TASK STATEMENT: Your answer should be every line from the records that contains "degrees".

GIVEN RECORDS:

☆ ☆ ☆ ☆ ☆ ☆ ☆

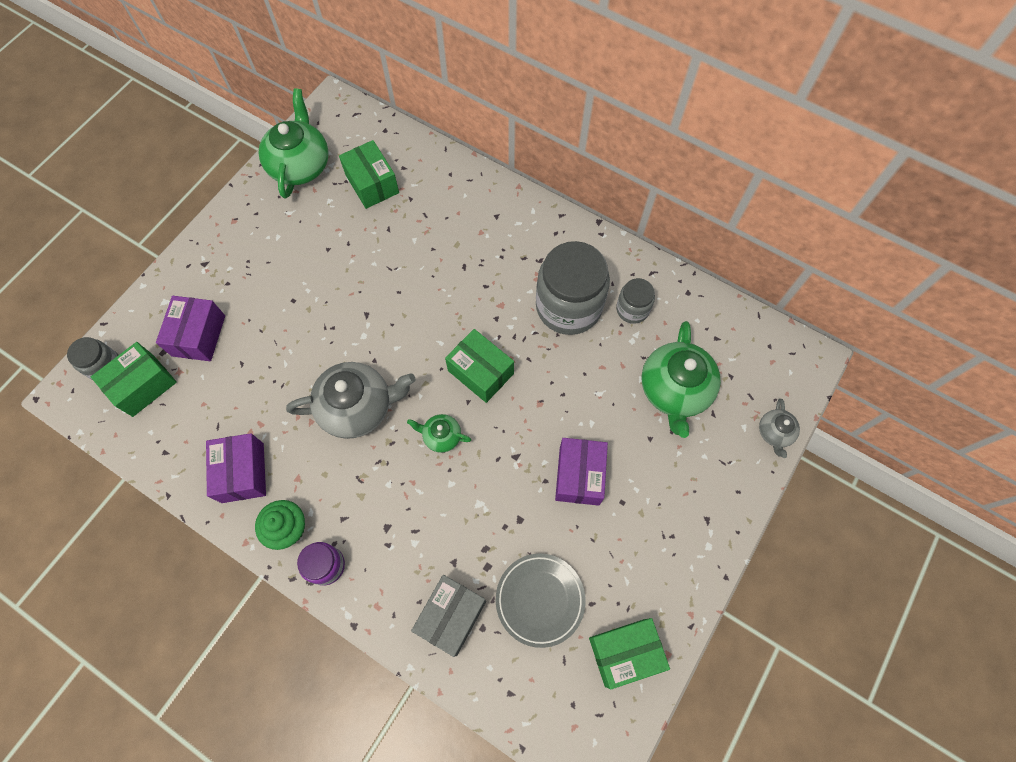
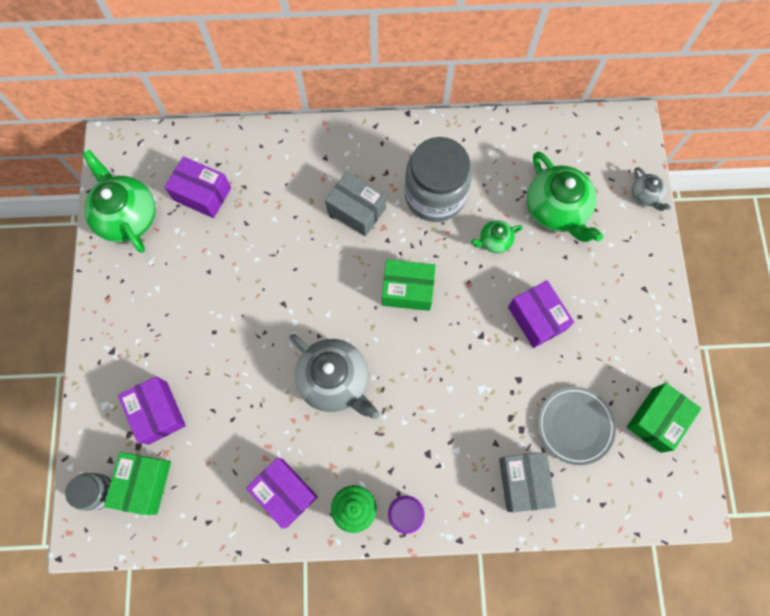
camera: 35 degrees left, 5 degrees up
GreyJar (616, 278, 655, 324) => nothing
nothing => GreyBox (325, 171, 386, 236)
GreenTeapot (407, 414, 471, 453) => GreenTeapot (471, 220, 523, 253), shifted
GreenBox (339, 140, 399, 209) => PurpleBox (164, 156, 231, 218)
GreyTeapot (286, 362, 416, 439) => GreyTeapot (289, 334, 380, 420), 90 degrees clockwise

☆ ☆ ☆ ☆ ☆ ☆ ☆

RESULT FOR THIS EXERCISE:
camera: 35 degrees left, 5 degrees up
GreyTeapot (286, 362, 416, 439) => GreyTeapot (289, 334, 380, 420), 90 degrees clockwise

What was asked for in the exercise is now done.